### [PROBLEM STATEMENT]
Pull out every line in the rows below that contains the string "pizz", matching case exactly.
* start DATA PROVIDED *
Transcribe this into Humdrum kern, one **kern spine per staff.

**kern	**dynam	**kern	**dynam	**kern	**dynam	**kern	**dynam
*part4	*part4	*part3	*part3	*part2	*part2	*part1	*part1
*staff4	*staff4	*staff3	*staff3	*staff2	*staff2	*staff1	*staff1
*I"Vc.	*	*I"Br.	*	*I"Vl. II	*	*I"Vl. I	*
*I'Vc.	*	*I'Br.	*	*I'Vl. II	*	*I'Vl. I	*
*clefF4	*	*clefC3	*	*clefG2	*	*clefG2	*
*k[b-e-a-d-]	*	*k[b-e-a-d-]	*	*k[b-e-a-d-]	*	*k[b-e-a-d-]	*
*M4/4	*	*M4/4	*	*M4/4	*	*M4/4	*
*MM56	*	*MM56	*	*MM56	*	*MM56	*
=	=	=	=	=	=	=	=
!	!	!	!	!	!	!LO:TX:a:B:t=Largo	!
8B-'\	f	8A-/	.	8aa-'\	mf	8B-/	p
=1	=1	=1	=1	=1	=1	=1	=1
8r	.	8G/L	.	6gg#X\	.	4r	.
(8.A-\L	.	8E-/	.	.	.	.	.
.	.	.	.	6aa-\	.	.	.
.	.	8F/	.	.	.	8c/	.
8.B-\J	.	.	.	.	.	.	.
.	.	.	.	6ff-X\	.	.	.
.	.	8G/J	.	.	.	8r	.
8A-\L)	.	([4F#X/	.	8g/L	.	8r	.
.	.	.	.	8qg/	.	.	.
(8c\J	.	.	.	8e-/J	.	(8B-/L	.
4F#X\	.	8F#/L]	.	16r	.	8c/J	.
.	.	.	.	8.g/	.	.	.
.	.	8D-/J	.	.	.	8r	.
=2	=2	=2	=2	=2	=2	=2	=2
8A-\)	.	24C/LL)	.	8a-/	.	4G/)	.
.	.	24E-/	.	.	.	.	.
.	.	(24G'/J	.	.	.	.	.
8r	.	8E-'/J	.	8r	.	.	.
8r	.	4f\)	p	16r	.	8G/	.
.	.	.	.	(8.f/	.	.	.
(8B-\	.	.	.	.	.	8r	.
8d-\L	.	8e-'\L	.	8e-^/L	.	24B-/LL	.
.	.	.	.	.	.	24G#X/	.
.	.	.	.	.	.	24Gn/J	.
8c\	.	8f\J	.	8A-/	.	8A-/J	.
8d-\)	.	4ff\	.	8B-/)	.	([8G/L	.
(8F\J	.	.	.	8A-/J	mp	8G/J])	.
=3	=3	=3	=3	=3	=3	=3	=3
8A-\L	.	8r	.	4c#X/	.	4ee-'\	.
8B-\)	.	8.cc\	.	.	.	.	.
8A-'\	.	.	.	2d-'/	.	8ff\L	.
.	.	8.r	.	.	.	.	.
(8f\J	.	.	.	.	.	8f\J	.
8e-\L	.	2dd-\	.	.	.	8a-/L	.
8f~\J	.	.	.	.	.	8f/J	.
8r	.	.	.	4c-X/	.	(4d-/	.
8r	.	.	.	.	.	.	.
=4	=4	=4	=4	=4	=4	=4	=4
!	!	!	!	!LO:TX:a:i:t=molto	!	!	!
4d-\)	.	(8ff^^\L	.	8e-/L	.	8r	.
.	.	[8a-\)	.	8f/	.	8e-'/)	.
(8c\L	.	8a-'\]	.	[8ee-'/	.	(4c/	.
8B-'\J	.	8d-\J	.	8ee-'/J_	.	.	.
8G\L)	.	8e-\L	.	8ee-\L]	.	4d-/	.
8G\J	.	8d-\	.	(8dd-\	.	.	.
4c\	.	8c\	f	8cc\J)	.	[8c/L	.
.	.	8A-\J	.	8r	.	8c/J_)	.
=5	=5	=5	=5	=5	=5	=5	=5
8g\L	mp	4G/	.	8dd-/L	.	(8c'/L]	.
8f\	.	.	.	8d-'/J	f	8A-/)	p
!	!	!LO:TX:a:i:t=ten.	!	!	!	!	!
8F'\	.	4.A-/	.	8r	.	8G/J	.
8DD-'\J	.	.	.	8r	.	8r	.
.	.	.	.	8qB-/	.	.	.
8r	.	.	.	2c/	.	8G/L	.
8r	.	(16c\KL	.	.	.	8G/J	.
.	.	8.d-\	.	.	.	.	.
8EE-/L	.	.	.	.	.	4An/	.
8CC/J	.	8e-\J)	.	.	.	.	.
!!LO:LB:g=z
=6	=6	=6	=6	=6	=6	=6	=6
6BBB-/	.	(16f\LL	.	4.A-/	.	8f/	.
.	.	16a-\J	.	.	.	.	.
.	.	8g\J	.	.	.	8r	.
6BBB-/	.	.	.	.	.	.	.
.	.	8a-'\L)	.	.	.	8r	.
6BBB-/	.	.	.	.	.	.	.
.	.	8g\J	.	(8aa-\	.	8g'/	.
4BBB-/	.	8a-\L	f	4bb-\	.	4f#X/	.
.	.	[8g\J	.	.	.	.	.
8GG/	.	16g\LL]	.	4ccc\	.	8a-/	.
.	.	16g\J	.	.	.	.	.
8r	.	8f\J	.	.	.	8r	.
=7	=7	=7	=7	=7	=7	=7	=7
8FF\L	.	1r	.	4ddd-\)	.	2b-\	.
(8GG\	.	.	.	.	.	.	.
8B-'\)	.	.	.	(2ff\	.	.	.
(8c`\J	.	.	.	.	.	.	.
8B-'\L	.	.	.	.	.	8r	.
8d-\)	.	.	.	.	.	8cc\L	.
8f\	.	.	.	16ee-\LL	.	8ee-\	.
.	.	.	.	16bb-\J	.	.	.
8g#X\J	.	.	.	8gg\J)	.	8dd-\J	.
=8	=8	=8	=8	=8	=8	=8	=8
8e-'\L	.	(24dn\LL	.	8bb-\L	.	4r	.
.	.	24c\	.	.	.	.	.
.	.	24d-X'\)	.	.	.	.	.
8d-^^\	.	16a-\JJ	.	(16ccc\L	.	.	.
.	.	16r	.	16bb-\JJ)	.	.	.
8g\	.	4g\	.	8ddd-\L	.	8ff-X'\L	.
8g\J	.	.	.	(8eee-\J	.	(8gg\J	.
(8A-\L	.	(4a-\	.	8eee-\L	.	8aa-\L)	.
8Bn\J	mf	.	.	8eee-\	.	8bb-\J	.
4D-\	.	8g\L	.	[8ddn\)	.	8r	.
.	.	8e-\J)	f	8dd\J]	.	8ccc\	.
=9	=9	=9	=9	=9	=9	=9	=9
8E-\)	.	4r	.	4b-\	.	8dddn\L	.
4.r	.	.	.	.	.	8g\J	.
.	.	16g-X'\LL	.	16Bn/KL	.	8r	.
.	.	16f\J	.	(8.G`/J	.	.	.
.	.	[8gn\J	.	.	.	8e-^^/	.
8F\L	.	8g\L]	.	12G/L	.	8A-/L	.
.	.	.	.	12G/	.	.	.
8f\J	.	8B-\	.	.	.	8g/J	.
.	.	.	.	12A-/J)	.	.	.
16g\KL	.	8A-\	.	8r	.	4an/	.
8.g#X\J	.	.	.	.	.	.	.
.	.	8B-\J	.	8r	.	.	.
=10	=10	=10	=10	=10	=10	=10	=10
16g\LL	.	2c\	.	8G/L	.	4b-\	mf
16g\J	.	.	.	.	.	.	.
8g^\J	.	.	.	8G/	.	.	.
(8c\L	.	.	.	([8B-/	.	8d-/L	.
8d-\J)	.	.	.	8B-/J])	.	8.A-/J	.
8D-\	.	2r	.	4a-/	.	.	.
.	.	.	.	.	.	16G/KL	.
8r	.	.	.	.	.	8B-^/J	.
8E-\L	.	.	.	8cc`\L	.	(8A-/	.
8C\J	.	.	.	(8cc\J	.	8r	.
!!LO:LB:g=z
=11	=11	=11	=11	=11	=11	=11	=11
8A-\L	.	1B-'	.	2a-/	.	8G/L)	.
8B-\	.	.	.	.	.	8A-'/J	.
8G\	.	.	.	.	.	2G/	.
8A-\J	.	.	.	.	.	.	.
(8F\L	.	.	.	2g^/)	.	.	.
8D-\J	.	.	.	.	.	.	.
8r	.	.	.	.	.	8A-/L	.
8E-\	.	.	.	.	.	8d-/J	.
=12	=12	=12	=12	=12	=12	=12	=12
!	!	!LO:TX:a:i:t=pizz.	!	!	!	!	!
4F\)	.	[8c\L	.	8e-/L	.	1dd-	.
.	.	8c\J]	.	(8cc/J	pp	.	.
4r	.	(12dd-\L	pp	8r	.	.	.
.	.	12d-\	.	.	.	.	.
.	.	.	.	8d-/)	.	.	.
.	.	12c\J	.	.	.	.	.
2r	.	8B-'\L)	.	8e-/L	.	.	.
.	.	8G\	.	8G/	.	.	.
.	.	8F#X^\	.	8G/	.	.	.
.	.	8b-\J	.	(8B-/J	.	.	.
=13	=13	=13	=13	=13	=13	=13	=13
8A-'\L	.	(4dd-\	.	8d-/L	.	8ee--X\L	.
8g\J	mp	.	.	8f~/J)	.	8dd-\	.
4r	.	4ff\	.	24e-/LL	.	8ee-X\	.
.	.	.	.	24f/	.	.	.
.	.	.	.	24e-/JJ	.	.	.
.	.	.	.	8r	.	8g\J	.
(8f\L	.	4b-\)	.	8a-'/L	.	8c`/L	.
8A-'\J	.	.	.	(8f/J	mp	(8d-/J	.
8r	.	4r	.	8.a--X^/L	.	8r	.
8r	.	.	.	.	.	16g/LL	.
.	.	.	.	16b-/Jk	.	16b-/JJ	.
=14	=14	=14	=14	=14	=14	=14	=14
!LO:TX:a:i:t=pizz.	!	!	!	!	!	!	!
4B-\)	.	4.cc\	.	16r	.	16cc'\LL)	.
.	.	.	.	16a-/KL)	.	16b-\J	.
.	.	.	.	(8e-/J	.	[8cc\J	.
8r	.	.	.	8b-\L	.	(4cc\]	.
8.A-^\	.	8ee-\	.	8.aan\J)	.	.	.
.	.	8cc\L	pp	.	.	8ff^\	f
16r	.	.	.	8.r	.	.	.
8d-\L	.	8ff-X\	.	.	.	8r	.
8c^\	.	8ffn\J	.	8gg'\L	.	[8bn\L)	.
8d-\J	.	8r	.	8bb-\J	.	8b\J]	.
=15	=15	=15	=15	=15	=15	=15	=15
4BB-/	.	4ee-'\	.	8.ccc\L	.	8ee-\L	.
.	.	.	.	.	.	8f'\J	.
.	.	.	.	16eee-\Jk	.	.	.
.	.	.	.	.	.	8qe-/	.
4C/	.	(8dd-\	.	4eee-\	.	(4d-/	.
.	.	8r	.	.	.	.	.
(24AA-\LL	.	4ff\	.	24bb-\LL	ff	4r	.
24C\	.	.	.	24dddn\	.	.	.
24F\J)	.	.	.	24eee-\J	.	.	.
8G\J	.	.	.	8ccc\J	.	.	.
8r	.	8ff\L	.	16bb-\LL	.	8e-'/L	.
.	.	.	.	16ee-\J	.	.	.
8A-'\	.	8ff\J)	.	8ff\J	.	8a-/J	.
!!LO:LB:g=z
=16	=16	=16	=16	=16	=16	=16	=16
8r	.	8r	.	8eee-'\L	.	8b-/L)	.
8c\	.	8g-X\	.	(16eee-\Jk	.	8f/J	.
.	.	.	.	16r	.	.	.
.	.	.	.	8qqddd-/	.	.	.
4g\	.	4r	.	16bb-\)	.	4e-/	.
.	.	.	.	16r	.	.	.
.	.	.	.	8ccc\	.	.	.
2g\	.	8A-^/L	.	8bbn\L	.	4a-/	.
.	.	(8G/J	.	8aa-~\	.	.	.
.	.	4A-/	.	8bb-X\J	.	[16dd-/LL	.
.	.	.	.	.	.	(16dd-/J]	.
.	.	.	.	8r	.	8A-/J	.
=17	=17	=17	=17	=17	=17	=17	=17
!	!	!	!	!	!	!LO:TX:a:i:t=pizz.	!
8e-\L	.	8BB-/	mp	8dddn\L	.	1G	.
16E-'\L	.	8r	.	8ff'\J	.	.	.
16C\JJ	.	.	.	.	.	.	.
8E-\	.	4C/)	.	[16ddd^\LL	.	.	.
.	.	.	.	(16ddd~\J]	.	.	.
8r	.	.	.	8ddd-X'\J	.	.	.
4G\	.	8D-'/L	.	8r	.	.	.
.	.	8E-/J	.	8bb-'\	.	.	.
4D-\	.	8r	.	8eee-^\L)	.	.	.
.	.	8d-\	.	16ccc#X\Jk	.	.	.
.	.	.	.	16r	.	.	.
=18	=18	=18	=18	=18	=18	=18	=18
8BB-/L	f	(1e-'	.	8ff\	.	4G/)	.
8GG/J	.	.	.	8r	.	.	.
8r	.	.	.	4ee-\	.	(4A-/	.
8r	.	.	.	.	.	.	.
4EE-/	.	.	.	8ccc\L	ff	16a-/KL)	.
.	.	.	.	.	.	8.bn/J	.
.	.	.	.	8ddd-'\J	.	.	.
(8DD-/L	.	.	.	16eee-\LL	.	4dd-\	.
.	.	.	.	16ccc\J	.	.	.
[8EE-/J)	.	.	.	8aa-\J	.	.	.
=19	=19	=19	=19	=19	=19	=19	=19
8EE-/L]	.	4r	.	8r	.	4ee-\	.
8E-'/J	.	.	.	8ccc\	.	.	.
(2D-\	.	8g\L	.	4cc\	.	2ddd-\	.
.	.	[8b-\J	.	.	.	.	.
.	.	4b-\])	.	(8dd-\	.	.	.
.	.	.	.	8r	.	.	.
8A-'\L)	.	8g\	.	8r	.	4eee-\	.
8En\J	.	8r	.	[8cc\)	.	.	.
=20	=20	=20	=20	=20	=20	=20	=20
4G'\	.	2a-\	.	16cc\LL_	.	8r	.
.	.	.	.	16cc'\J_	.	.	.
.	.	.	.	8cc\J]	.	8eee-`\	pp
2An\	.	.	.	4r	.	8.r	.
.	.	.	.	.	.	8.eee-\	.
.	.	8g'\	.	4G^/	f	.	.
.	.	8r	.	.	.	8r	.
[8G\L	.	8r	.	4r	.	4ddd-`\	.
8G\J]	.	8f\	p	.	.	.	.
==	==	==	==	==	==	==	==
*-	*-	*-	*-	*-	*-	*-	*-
* end DATA PROVIDED *
### [PROBLEM SOLUTION]
!	!	!LO:TX:a:i:t=pizz.	!	!	!	!	!
!LO:TX:a:i:t=pizz.	!	!	!	!	!	!	!
!	!	!	!	!	!	!LO:TX:a:i:t=pizz.	!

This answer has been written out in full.